LISTED ENTRIES =
───
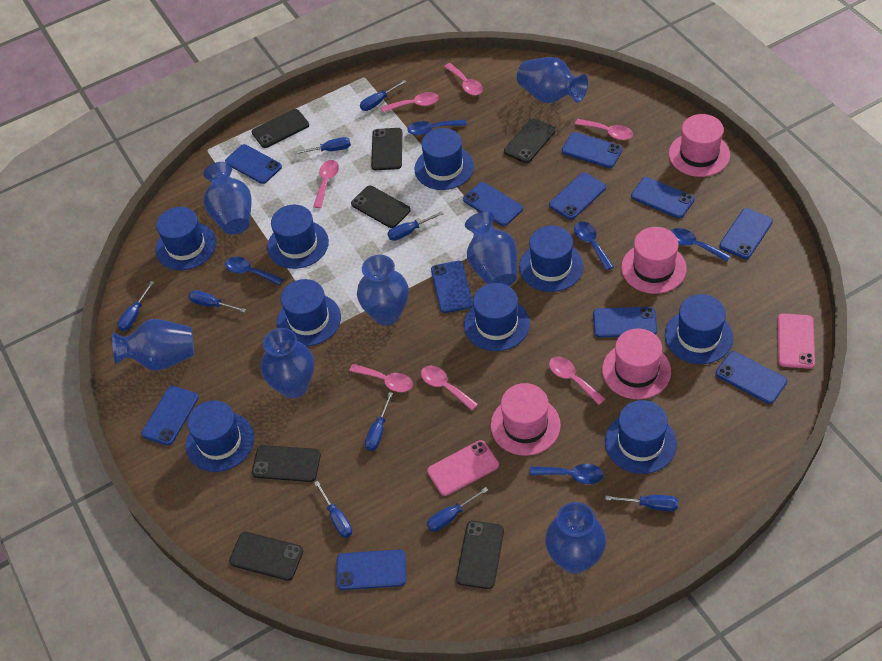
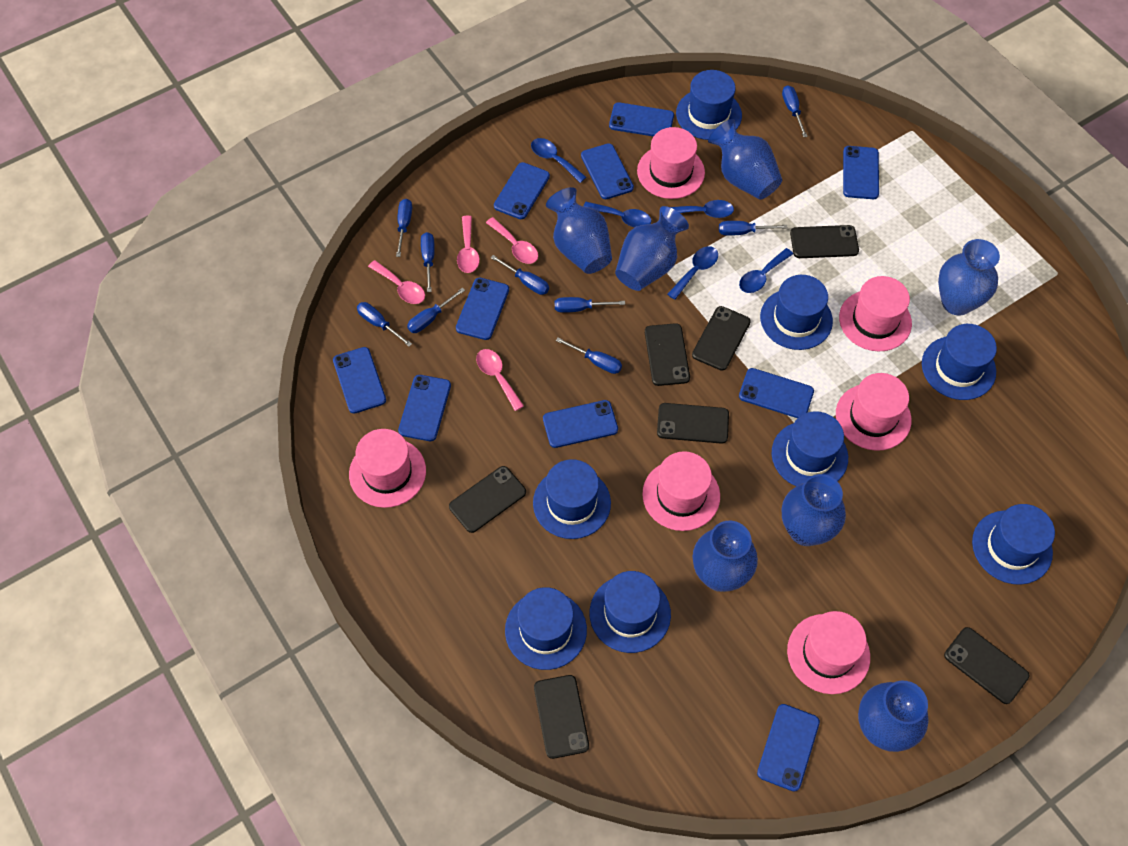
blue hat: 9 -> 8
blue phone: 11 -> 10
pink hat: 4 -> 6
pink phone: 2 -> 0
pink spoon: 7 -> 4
───
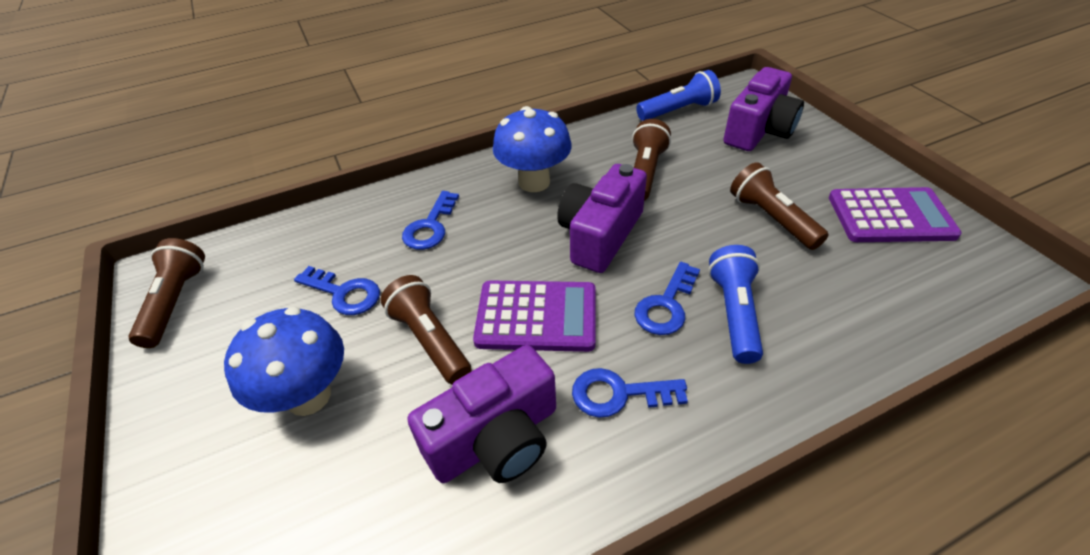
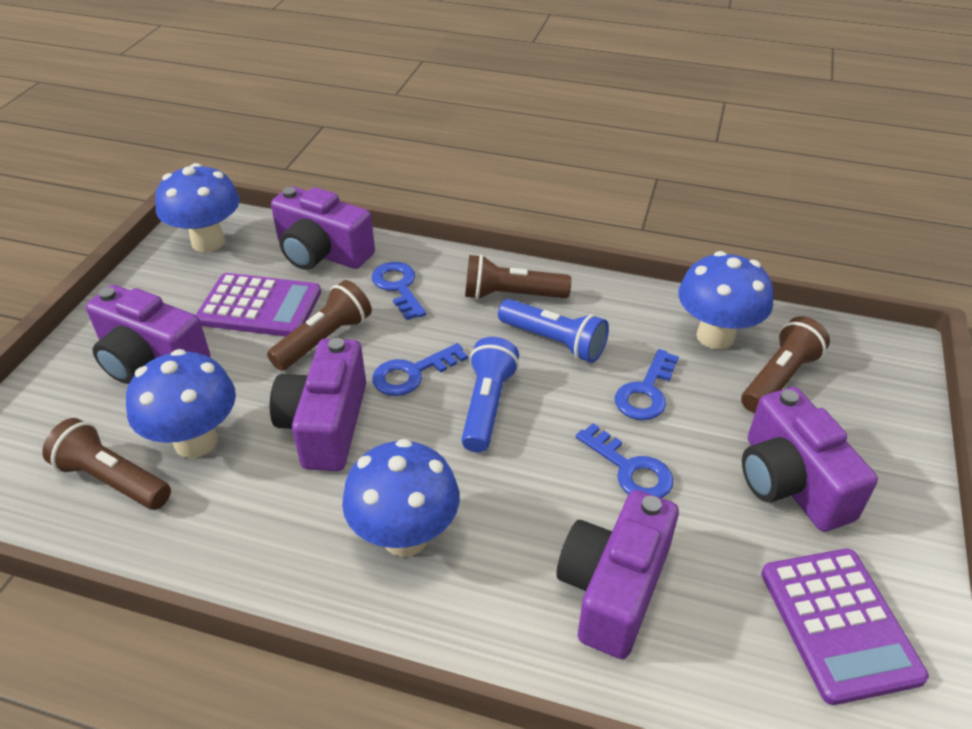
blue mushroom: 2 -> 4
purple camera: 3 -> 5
───
EXERCISE DIRECTIONS =
From the entries above, list each line with "blue" in it.

RESULT OF THIS TASK =
blue hat: 9 -> 8
blue phone: 11 -> 10
blue mushroom: 2 -> 4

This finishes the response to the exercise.